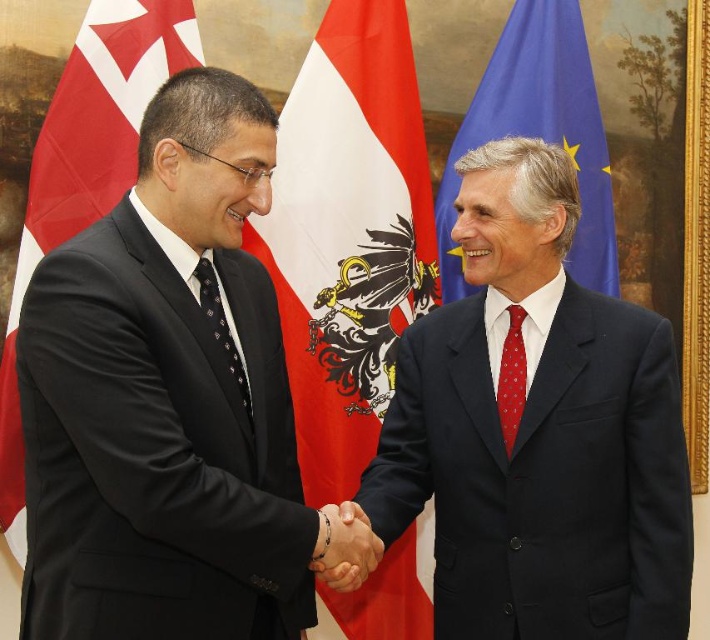
Based on the photo, is dark blue suit at center positioned in front of blue fabric flag at upper right?

Yes, dark blue suit at center is in front of blue fabric flag at upper right.

Which is more to the right, dark blue suit at center or blue fabric flag at upper right?

From the viewer's perspective, blue fabric flag at upper right appears more on the right side.

Does point (496, 157) come farther from viewer compared to point (520, 131)?

That is False.

Where is `dark blue suit at center`? The width and height of the screenshot is (710, 640). dark blue suit at center is located at coordinates (537, 432).

Is point (148, 198) in front of point (454, 442)?

That is True.

Image resolution: width=710 pixels, height=640 pixels. In order to click on black matte suit at left in this screenshot , I will do `click(163, 400)`.

Is red dotted fabric tie at center below black dotted tie at center?

Yes.

Does red dotted fabric tie at center have a larger size compared to black dotted tie at center?

Actually, red dotted fabric tie at center might be smaller than black dotted tie at center.

Identify the location of red dotted fabric tie at center. The width and height of the screenshot is (710, 640). (x=510, y=378).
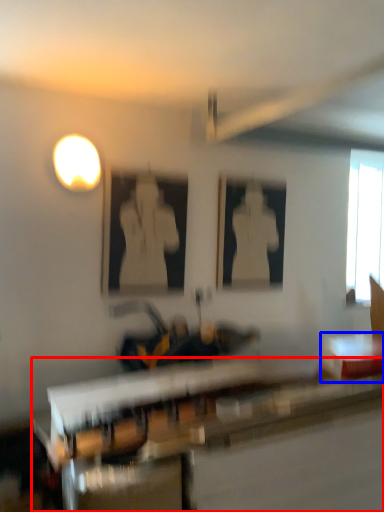
Question: Which object appears farthest to the camera in this image, table (highlighted by a red box) or table (highlighted by a blue box)?

Choices:
 (A) table
 (B) table

Answer: (B)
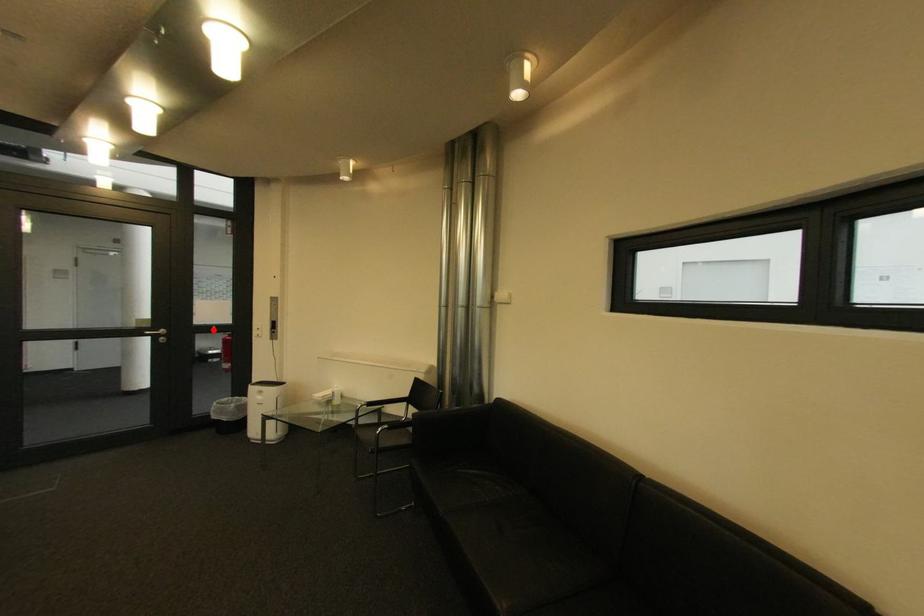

-=-=-

# Your goal
Extract all the text of the records above word for word, changing nothing, and leave the pictures out of your answer.

# Response
Based on the photo, is dark blue suit at center positioned in front of blue fabric flag at upper right?

Yes, dark blue suit at center is in front of blue fabric flag at upper right.

Which is more to the right, dark blue suit at center or blue fabric flag at upper right?

From the viewer's perspective, blue fabric flag at upper right appears more on the right side.

Does point (496, 157) come farther from viewer compared to point (520, 131)?

That is False.

Where is `dark blue suit at center`? The width and height of the screenshot is (710, 640). dark blue suit at center is located at coordinates (537, 432).

Is point (148, 198) in front of point (454, 442)?

That is True.

Image resolution: width=710 pixels, height=640 pixels. In order to click on black matte suit at left in this screenshot , I will do `click(163, 400)`.

Is red dotted fabric tie at center below black dotted tie at center?

Yes.

Does red dotted fabric tie at center have a larger size compared to black dotted tie at center?

Actually, red dotted fabric tie at center might be smaller than black dotted tie at center.

Identify the location of red dotted fabric tie at center. The width and height of the screenshot is (710, 640). (x=510, y=378).
Question: Which object appears farthest to the camera in this image, table (highlighted by a red box) or table (highlighted by a blue box)?

Choices:
 (A) table
 (B) table

Answer: (B)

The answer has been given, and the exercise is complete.